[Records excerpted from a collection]
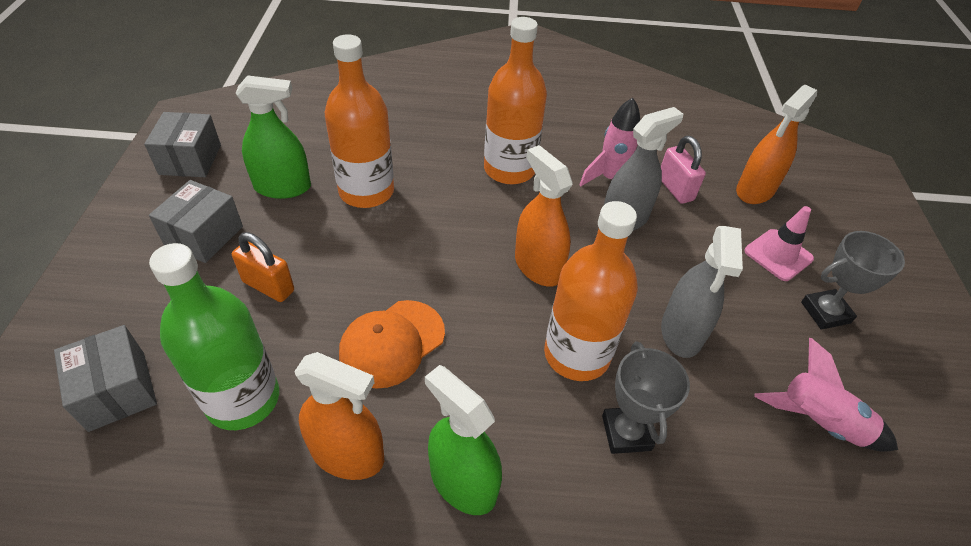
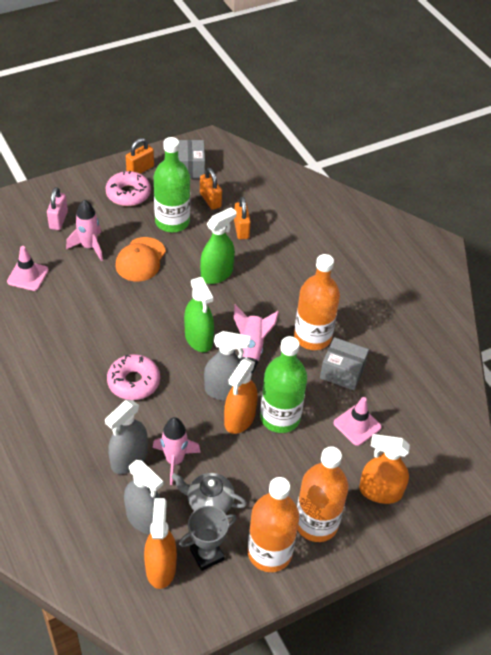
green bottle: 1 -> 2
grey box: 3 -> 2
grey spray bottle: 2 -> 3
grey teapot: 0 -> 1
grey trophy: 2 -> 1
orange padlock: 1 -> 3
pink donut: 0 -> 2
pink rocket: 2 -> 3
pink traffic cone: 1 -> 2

■ Exercise
Write out every line in the data that holds the string "grey".

■ Result for this task
grey box: 3 -> 2
grey spray bottle: 2 -> 3
grey teapot: 0 -> 1
grey trophy: 2 -> 1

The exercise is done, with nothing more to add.